| Task goal |
An exact, complete copy of the entries below is required, minus any pictures.

| Records provided |
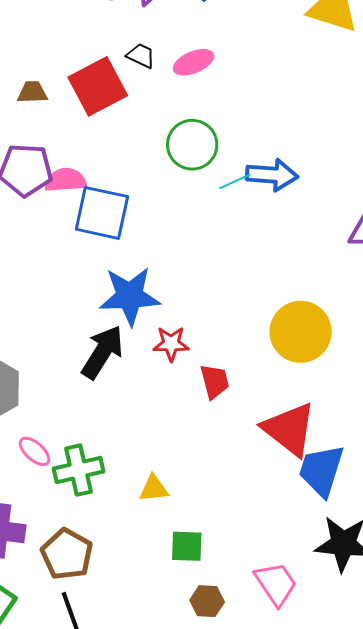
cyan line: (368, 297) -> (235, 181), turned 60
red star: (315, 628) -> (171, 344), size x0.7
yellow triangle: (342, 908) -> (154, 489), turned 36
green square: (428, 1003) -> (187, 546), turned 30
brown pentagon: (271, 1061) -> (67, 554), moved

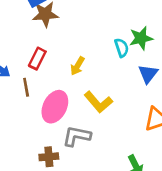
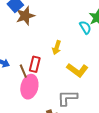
red rectangle: (37, 59) -> (35, 64), moved
pink ellipse: (55, 107) -> (29, 87), moved

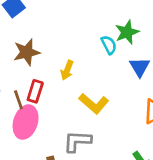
brown star: (25, 16) -> (27, 52), moved

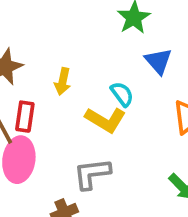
cyan semicircle: (109, 45) -> (122, 94), moved

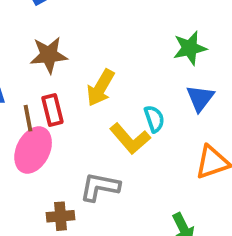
yellow arrow: (63, 81) -> (100, 88), size x1.4
red rectangle: (25, 117) -> (52, 110), turned -40

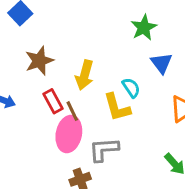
brown line: (28, 118) -> (72, 111), moved
yellow L-shape: (130, 139) -> (117, 107), turned 40
pink ellipse: (33, 150) -> (69, 134), moved

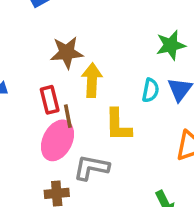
brown star: (39, 61) -> (67, 53), moved
yellow arrow: (85, 75) -> (92, 80), turned 152
cyan semicircle: (131, 88) -> (150, 90), moved, turned 30

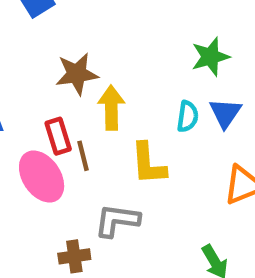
pink ellipse: (58, 140) -> (42, 177), moved, turned -57

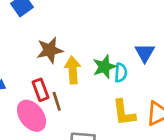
green star: (210, 57) -> (104, 67), moved
blue triangle: (225, 113) -> (145, 53), moved
yellow L-shape: (148, 164) -> (124, 113), moved

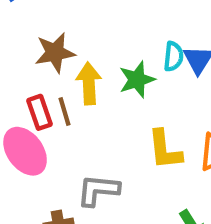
cyan semicircle: (121, 73) -> (173, 56), moved
brown line: (57, 101) -> (64, 111), moved

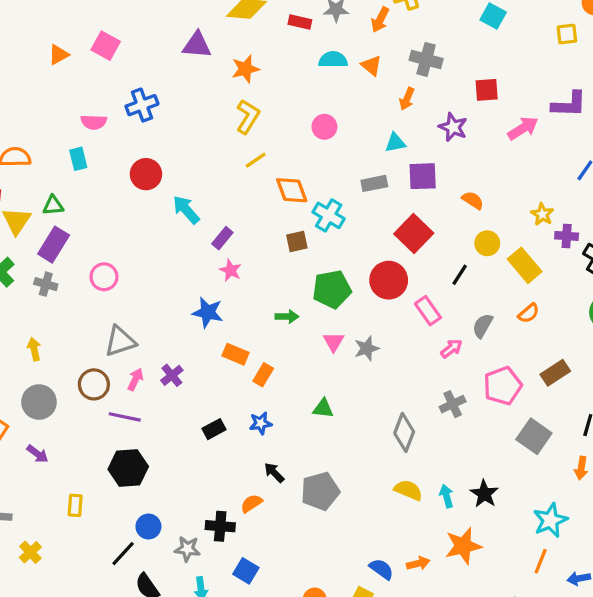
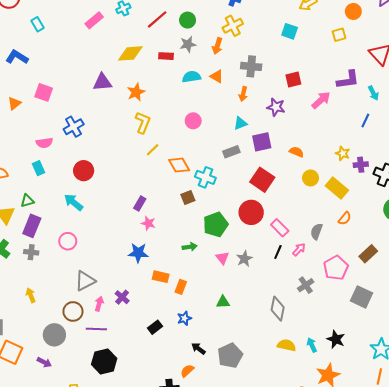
cyan arrow: (186, 210) -> (74, 202), moved
black line: (460, 275) -> (278, 252), moved
gray circle: (39, 402) -> (54, 335), moved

| Answer to the problem |
cyan line: (368, 297) -> (235, 181), turned 60
red star: (315, 628) -> (171, 344), size x0.7
yellow triangle: (342, 908) -> (154, 489), turned 36
green square: (428, 1003) -> (187, 546), turned 30
brown pentagon: (271, 1061) -> (67, 554), moved

red rectangle: (37, 59) -> (35, 64), moved
pink ellipse: (55, 107) -> (29, 87), moved

brown star: (25, 16) -> (27, 52), moved

cyan semicircle: (109, 45) -> (122, 94), moved

yellow arrow: (63, 81) -> (100, 88), size x1.4
red rectangle: (25, 117) -> (52, 110), turned -40

brown line: (28, 118) -> (72, 111), moved
yellow L-shape: (130, 139) -> (117, 107), turned 40
pink ellipse: (33, 150) -> (69, 134), moved

brown star: (39, 61) -> (67, 53), moved
yellow arrow: (85, 75) -> (92, 80), turned 152
cyan semicircle: (131, 88) -> (150, 90), moved, turned 30

pink ellipse: (58, 140) -> (42, 177), moved, turned -57

green star: (210, 57) -> (104, 67), moved
blue triangle: (225, 113) -> (145, 53), moved
yellow L-shape: (148, 164) -> (124, 113), moved

cyan semicircle: (121, 73) -> (173, 56), moved
brown line: (57, 101) -> (64, 111), moved

cyan arrow: (186, 210) -> (74, 202), moved
black line: (460, 275) -> (278, 252), moved
gray circle: (39, 402) -> (54, 335), moved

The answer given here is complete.